— EXERCISE DIRECTIONS —
The lines to repeat are those below from the one containing "(614, 385) = (564, 198): white ball -> none" down to the one containing "(651, 595) = (751, 253): grey", both included; reproduce them exactly and nothing else.

— MATERIAL SUPPLIED —
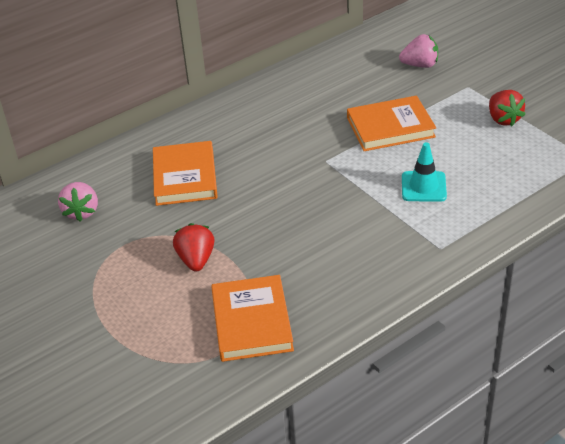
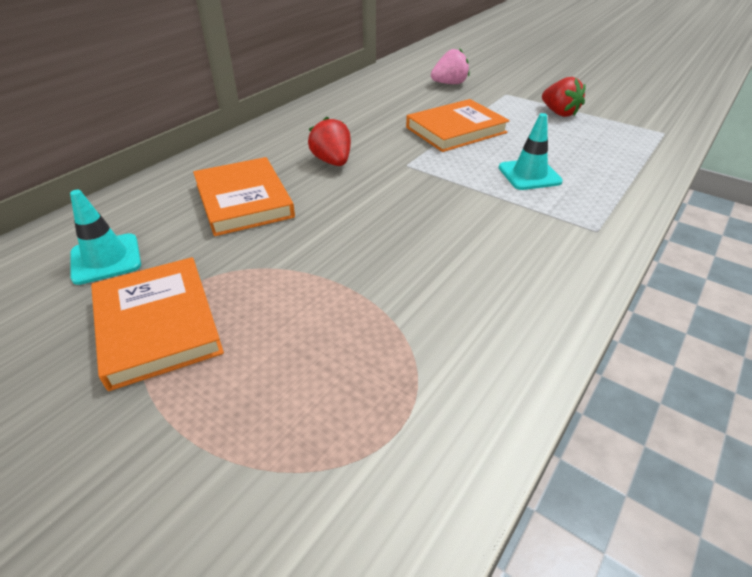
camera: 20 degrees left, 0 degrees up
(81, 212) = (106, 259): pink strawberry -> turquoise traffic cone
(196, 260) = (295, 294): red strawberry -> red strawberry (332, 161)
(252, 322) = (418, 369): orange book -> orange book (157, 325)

---

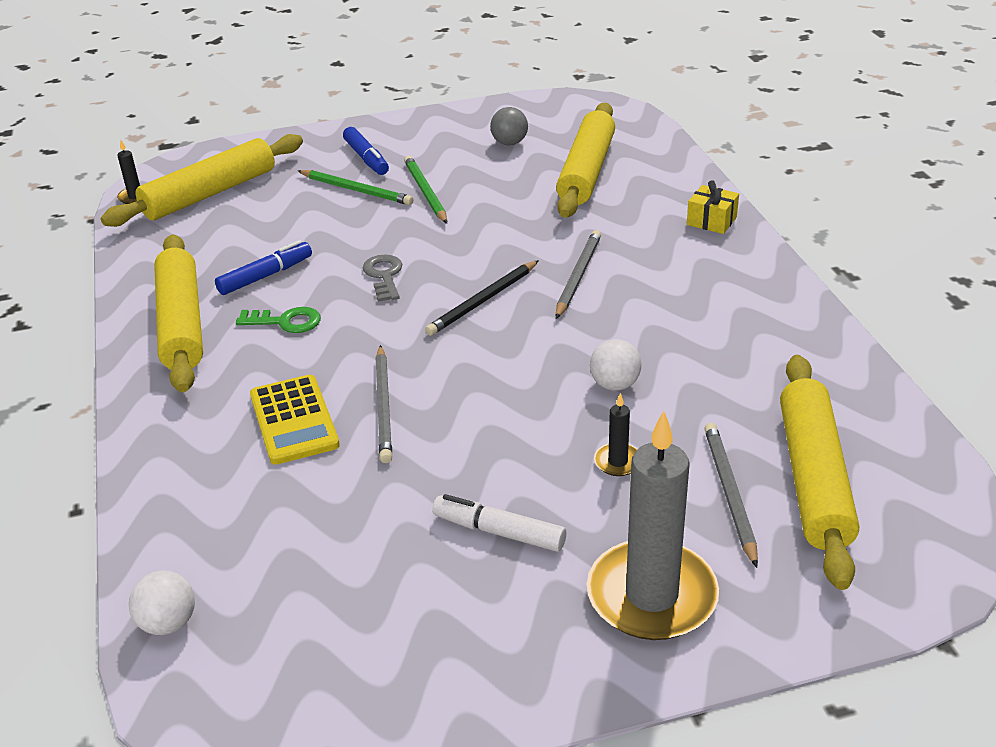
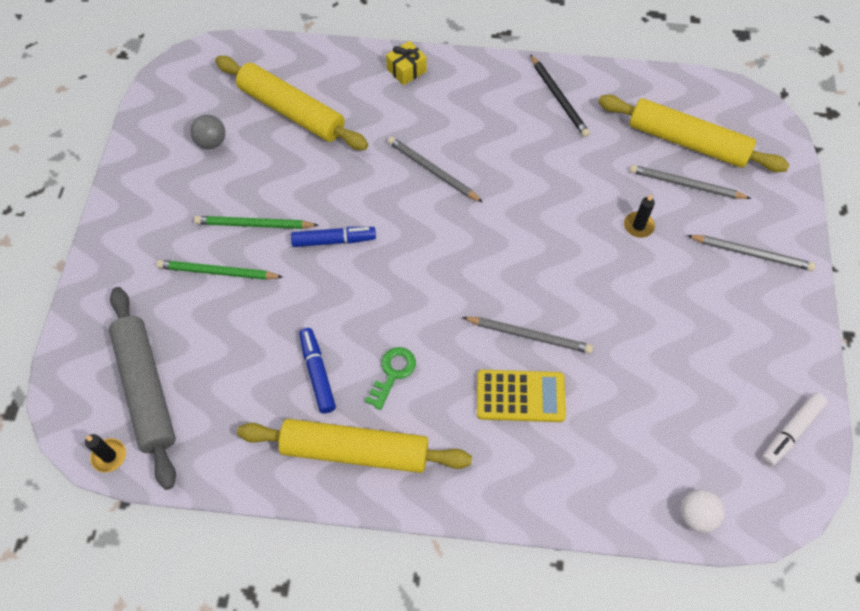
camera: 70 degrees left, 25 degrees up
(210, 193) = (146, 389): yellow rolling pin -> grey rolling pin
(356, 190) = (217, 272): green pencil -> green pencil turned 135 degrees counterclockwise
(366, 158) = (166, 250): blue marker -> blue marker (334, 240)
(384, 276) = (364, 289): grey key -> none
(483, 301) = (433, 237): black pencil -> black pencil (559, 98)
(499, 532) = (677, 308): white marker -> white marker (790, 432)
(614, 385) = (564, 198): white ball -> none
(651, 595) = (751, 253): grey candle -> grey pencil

— COMPLETED TASK —
(614, 385) = (564, 198): white ball -> none
(651, 595) = (751, 253): grey candle -> grey pencil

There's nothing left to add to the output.